→ **Task objective**
Gather all lines in the records below that include the word "RFID".

*** Information provided

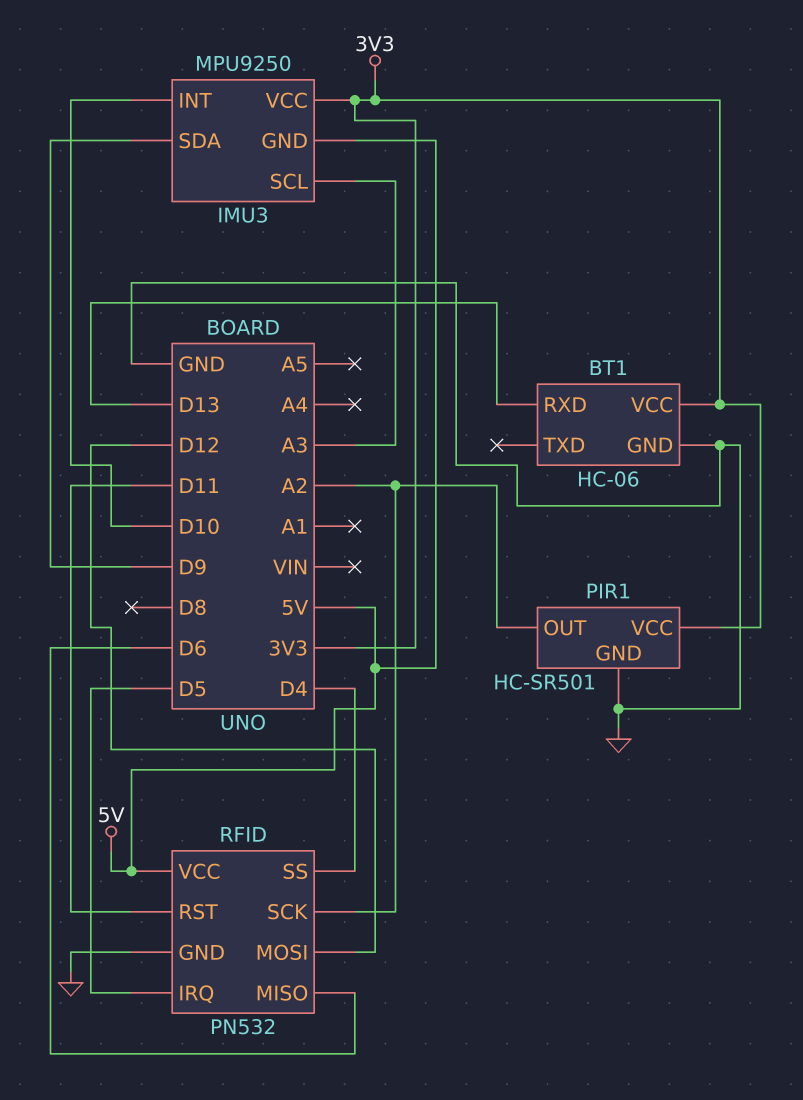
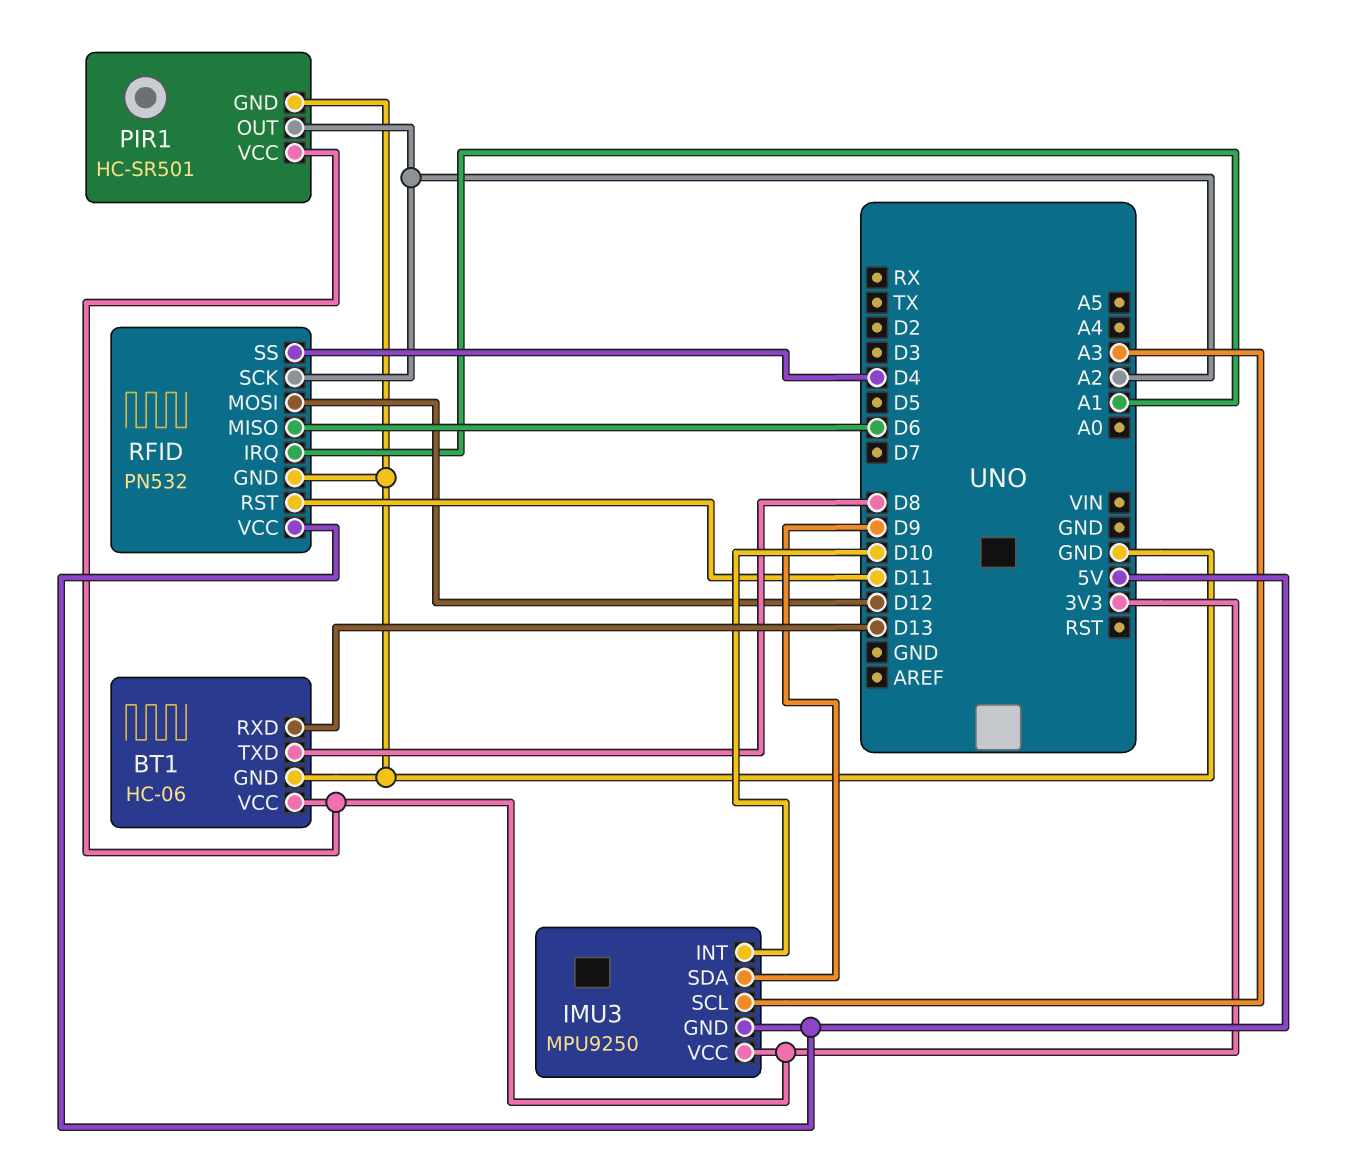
BT1 pin TXD: none -> D8
RFID pin IRQ: D5 -> A1

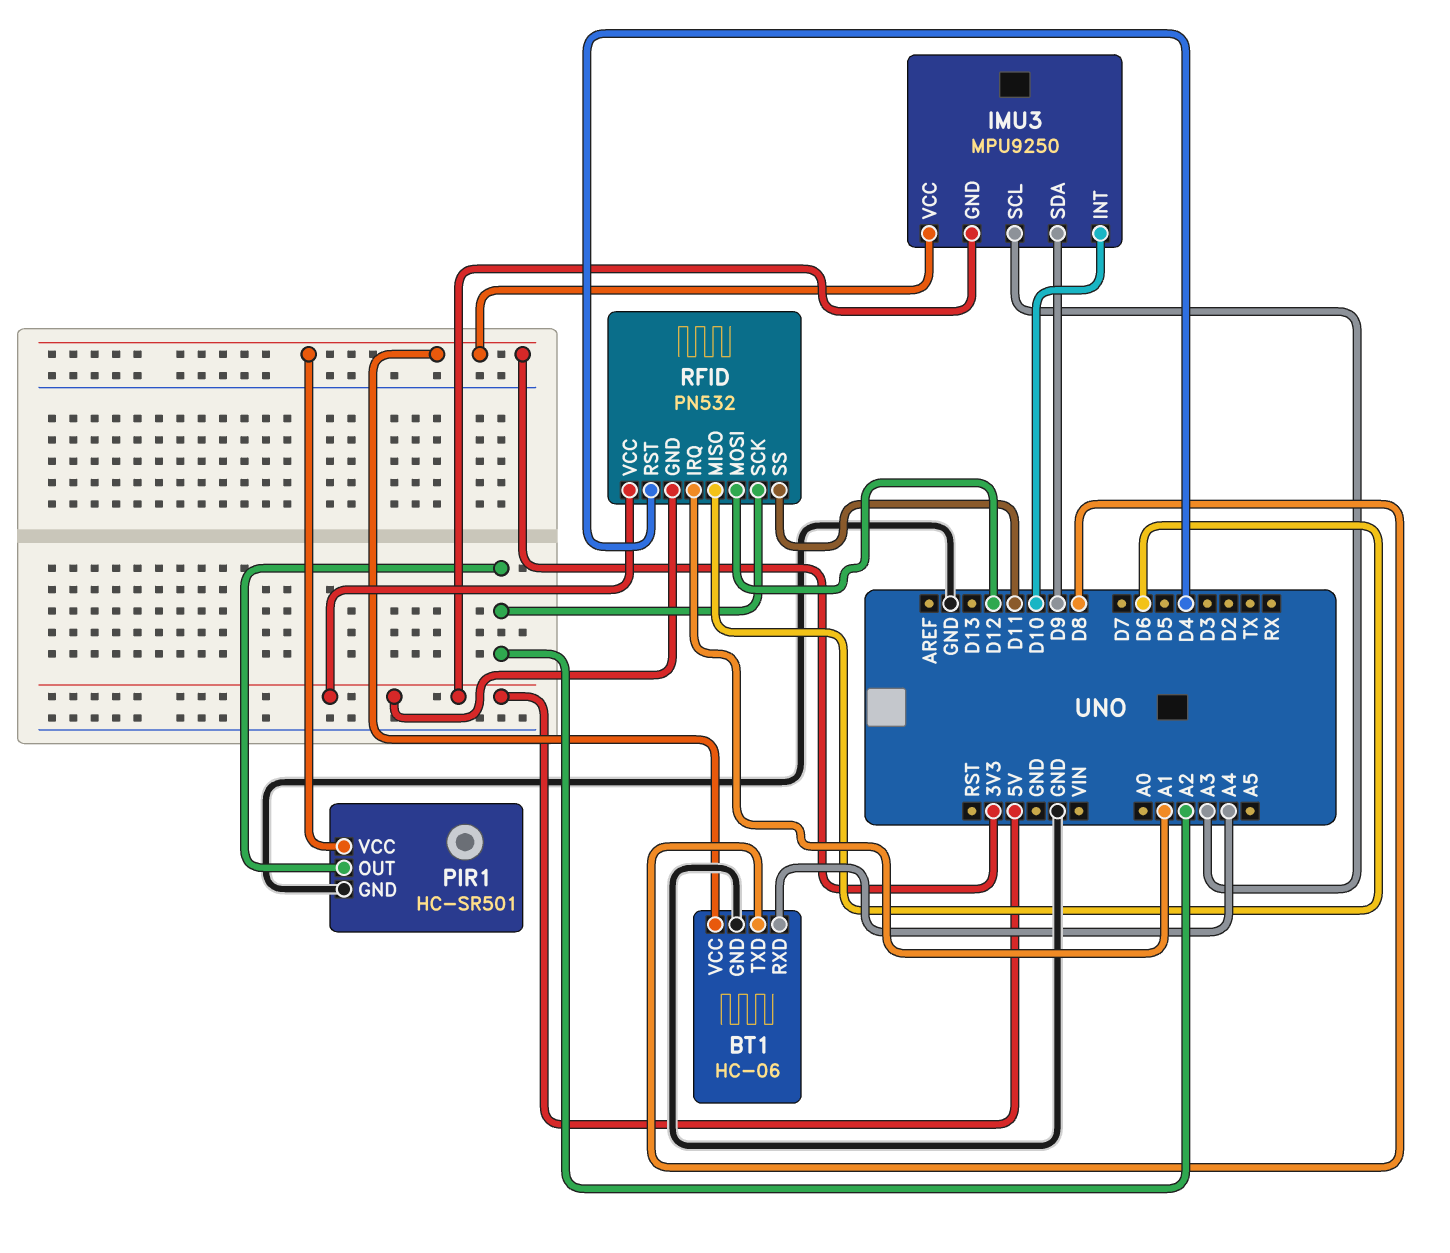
BT1 pin RXD: D13 -> A4
RFID pin GND: GND -> 5V
RFID pin RST: D11 -> D4
RFID pin SS: D4 -> D11

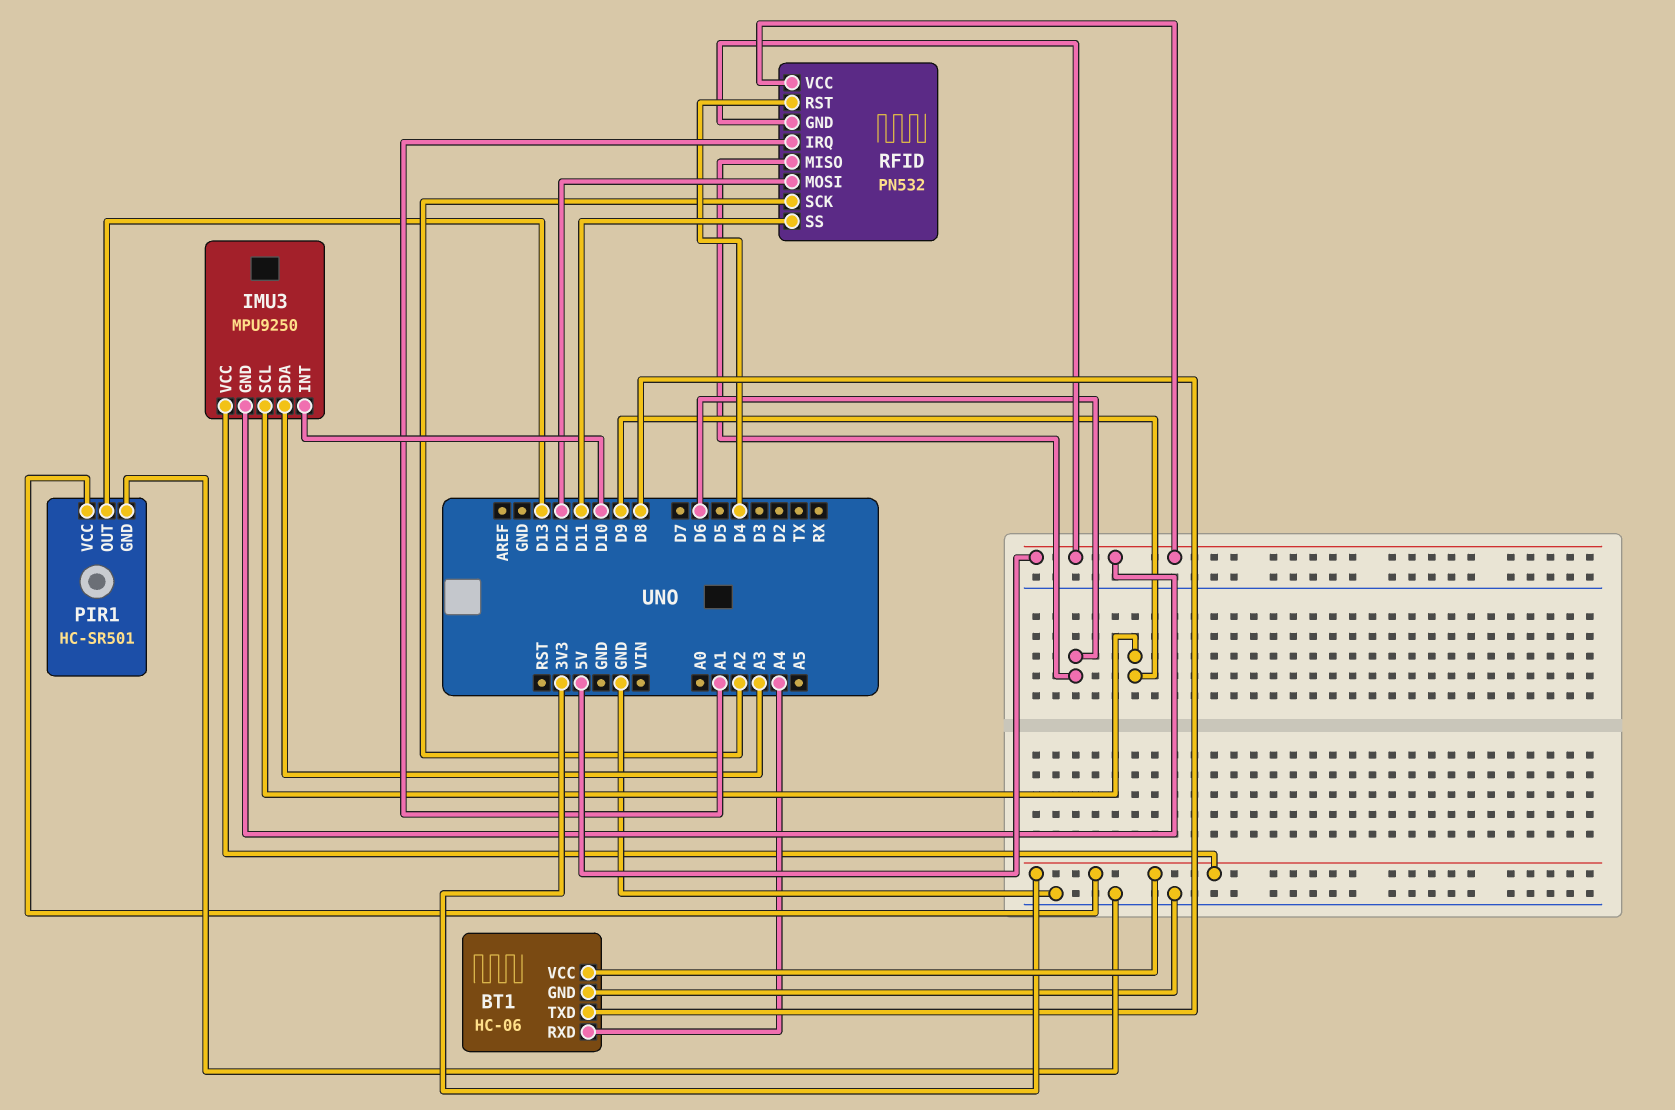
IMU3 pin SCL: A3 -> D9
IMU3 pin SDA: D9 -> A3
PIR1 pin OUT: A2 -> D13

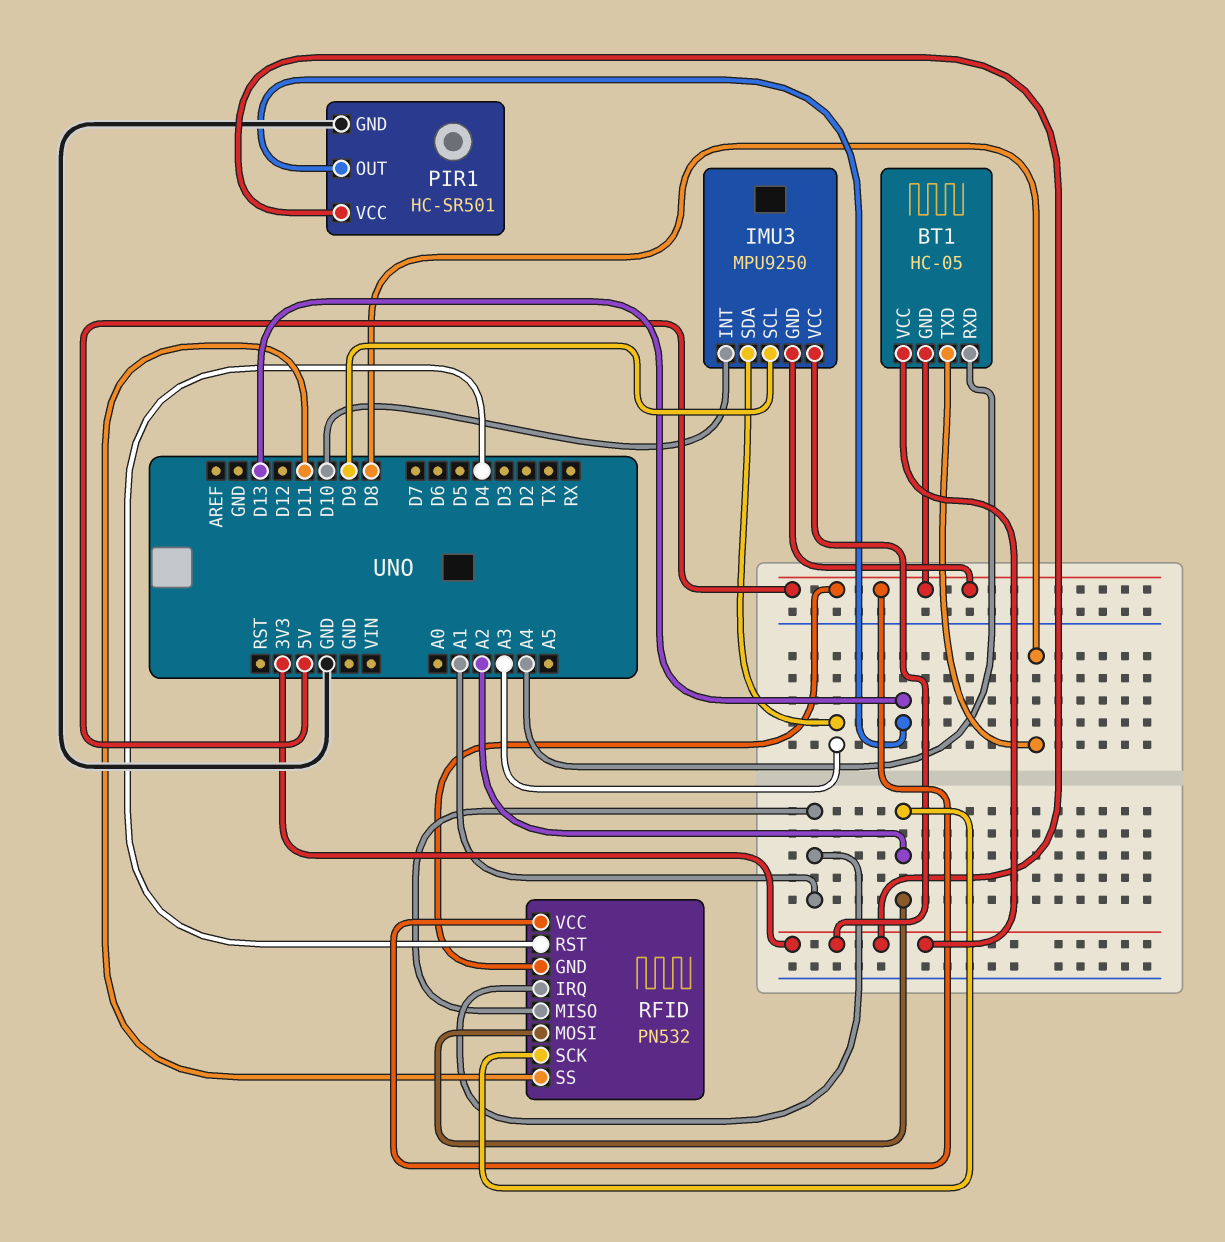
BT1: HC-06 -> HC-05
BT1 pin GND: GND -> 5V
RFID pin MISO: D6 -> A1
RFID pin MOSI: D12 -> A2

******

→ **Response area**
RFID pin IRQ: D5 -> A1
RFID pin GND: GND -> 5V
RFID pin RST: D11 -> D4
RFID pin SS: D4 -> D11
RFID pin MISO: D6 -> A1
RFID pin MOSI: D12 -> A2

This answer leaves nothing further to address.